Problem:
The full listing below should be copied verbatim.

Information provided:
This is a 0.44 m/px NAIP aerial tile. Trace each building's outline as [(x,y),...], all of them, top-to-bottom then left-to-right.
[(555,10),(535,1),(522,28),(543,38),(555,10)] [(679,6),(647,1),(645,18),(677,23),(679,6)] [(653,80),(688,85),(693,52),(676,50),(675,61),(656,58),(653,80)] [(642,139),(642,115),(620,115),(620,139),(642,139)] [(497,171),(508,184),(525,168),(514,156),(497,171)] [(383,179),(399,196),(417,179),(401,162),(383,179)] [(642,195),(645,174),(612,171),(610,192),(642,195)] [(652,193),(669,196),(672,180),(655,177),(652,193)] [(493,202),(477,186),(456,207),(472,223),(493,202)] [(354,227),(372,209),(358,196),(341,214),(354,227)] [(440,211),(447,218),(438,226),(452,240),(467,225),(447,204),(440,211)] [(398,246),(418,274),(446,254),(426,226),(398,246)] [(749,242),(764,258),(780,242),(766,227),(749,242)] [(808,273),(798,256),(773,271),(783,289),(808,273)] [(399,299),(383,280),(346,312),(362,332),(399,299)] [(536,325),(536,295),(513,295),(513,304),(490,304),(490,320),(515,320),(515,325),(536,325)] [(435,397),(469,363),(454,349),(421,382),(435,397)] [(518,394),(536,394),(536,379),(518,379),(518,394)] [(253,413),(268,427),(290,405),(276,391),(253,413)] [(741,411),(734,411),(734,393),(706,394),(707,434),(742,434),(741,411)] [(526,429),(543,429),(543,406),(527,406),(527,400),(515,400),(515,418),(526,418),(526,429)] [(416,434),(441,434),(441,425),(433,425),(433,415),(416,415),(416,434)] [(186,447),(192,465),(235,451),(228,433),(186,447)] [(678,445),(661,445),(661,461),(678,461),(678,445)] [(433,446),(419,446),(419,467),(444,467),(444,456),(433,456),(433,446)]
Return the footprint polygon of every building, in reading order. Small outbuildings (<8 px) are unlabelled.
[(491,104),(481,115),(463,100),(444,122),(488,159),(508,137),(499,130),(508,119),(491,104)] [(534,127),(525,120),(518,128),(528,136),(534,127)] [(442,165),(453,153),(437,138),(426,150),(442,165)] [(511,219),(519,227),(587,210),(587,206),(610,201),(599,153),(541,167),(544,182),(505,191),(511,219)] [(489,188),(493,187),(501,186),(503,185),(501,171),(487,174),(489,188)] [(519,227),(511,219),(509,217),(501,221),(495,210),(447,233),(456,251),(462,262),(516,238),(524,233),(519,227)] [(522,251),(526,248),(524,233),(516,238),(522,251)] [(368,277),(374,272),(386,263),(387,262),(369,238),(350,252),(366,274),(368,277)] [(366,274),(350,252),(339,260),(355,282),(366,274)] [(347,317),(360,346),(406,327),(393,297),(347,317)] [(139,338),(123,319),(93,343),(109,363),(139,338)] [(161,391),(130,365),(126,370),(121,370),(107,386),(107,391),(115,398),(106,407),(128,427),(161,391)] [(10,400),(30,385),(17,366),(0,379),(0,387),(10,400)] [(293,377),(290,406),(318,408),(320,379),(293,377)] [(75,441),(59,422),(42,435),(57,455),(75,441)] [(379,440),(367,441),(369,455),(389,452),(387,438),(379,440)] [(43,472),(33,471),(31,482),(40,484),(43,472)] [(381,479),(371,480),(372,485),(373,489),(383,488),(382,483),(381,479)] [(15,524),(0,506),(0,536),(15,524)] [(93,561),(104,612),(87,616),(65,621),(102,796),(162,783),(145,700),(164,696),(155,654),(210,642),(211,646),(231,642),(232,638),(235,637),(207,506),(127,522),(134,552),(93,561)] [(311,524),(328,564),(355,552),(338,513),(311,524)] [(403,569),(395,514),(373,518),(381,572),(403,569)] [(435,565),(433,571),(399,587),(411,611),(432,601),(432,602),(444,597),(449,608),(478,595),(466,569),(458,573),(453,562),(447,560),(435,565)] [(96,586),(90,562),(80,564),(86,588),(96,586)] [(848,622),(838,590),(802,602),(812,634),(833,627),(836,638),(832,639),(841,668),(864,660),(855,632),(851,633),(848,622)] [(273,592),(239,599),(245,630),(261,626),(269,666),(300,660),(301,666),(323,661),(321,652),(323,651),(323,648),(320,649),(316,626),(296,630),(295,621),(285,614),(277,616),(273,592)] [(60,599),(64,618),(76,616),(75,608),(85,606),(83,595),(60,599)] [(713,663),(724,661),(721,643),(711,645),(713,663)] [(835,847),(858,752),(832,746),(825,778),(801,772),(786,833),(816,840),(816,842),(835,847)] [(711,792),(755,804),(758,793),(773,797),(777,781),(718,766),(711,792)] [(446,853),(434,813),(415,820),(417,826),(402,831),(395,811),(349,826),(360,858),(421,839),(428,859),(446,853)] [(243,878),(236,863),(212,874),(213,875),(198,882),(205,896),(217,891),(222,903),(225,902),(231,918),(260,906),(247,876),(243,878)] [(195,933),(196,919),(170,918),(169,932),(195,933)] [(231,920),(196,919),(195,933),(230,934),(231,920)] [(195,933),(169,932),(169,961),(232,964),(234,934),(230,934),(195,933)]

Task result:
This is a 0.44 m/px NAIP aerial tile. Trace each building's outline as [(x,y),...], all of them, top-to-bottom then left-to-right.
[(555,10),(535,1),(522,28),(543,38),(555,10)] [(679,6),(647,1),(645,18),(677,23),(679,6)] [(653,80),(688,85),(693,52),(676,50),(675,61),(656,58),(653,80)] [(642,139),(642,115),(620,115),(620,139),(642,139)] [(497,171),(508,184),(525,168),(514,156),(497,171)] [(383,179),(399,196),(417,179),(401,162),(383,179)] [(642,195),(645,174),(612,171),(610,192),(642,195)] [(652,193),(669,196),(672,180),(655,177),(652,193)] [(493,202),(477,186),(456,207),(472,223),(493,202)] [(354,227),(372,209),(358,196),(341,214),(354,227)] [(440,211),(447,218),(438,226),(452,240),(467,225),(447,204),(440,211)] [(398,246),(418,274),(446,254),(426,226),(398,246)] [(749,242),(764,258),(780,242),(766,227),(749,242)] [(808,273),(798,256),(773,271),(783,289),(808,273)] [(399,299),(383,280),(346,312),(362,332),(399,299)] [(536,325),(536,295),(513,295),(513,304),(490,304),(490,320),(515,320),(515,325),(536,325)] [(435,397),(469,363),(454,349),(421,382),(435,397)] [(518,394),(536,394),(536,379),(518,379),(518,394)] [(253,413),(268,427),(290,405),(276,391),(253,413)] [(741,411),(734,411),(734,393),(706,394),(707,434),(742,434),(741,411)] [(526,429),(543,429),(543,406),(527,406),(527,400),(515,400),(515,418),(526,418),(526,429)] [(416,434),(441,434),(441,425),(433,425),(433,415),(416,415),(416,434)] [(186,447),(192,465),(235,451),(228,433),(186,447)] [(678,445),(661,445),(661,461),(678,461),(678,445)] [(433,446),(419,446),(419,467),(444,467),(444,456),(433,456),(433,446)]
Return the footprint polygon of every building, in reading order. Small outbuildings (<8 px) are unlabelled.
[(491,104),(481,115),(463,100),(444,122),(488,159),(508,137),(499,130),(508,119),(491,104)] [(534,127),(525,120),(518,128),(528,136),(534,127)] [(442,165),(453,153),(437,138),(426,150),(442,165)] [(511,219),(519,227),(587,210),(587,206),(610,201),(599,153),(541,167),(544,182),(505,191),(511,219)] [(489,188),(493,187),(501,186),(503,185),(501,171),(487,174),(489,188)] [(519,227),(511,219),(509,217),(501,221),(495,210),(447,233),(456,251),(462,262),(516,238),(524,233),(519,227)] [(522,251),(526,248),(524,233),(516,238),(522,251)] [(368,277),(374,272),(386,263),(387,262),(369,238),(350,252),(366,274),(368,277)] [(366,274),(350,252),(339,260),(355,282),(366,274)] [(347,317),(360,346),(406,327),(393,297),(347,317)] [(139,338),(123,319),(93,343),(109,363),(139,338)] [(161,391),(130,365),(126,370),(121,370),(107,386),(107,391),(115,398),(106,407),(128,427),(161,391)] [(10,400),(30,385),(17,366),(0,379),(0,387),(10,400)] [(293,377),(290,406),(318,408),(320,379),(293,377)] [(75,441),(59,422),(42,435),(57,455),(75,441)] [(379,440),(367,441),(369,455),(389,452),(387,438),(379,440)] [(43,472),(33,471),(31,482),(40,484),(43,472)] [(381,479),(371,480),(372,485),(373,489),(383,488),(382,483),(381,479)] [(15,524),(0,506),(0,536),(15,524)] [(93,561),(104,612),(87,616),(65,621),(102,796),(162,783),(145,700),(164,696),(155,654),(210,642),(211,646),(231,642),(232,638),(235,637),(207,506),(127,522),(134,552),(93,561)] [(311,524),(328,564),(355,552),(338,513),(311,524)] [(403,569),(395,514),(373,518),(381,572),(403,569)] [(435,565),(433,571),(399,587),(411,611),(432,601),(432,602),(444,597),(449,608),(478,595),(466,569),(458,573),(453,562),(447,560),(435,565)] [(96,586),(90,562),(80,564),(86,588),(96,586)] [(848,622),(838,590),(802,602),(812,634),(833,627),(836,638),(832,639),(841,668),(864,660),(855,632),(851,633),(848,622)] [(273,592),(239,599),(245,630),(261,626),(269,666),(300,660),(301,666),(323,661),(321,652),(323,651),(323,648),(320,649),(316,626),(296,630),(295,621),(285,614),(277,616),(273,592)] [(60,599),(64,618),(76,616),(75,608),(85,606),(83,595),(60,599)] [(713,663),(724,661),(721,643),(711,645),(713,663)] [(835,847),(858,752),(832,746),(825,778),(801,772),(786,833),(816,840),(816,842),(835,847)] [(711,792),(755,804),(758,793),(773,797),(777,781),(718,766),(711,792)] [(446,853),(434,813),(415,820),(417,826),(402,831),(395,811),(349,826),(360,858),(421,839),(428,859),(446,853)] [(243,878),(236,863),(212,874),(213,875),(198,882),(205,896),(217,891),(222,903),(225,902),(231,918),(260,906),(247,876),(243,878)] [(195,933),(196,919),(170,918),(169,932),(195,933)] [(231,920),(196,919),(195,933),(230,934),(231,920)] [(195,933),(169,932),(169,961),(232,964),(234,934),(230,934),(195,933)]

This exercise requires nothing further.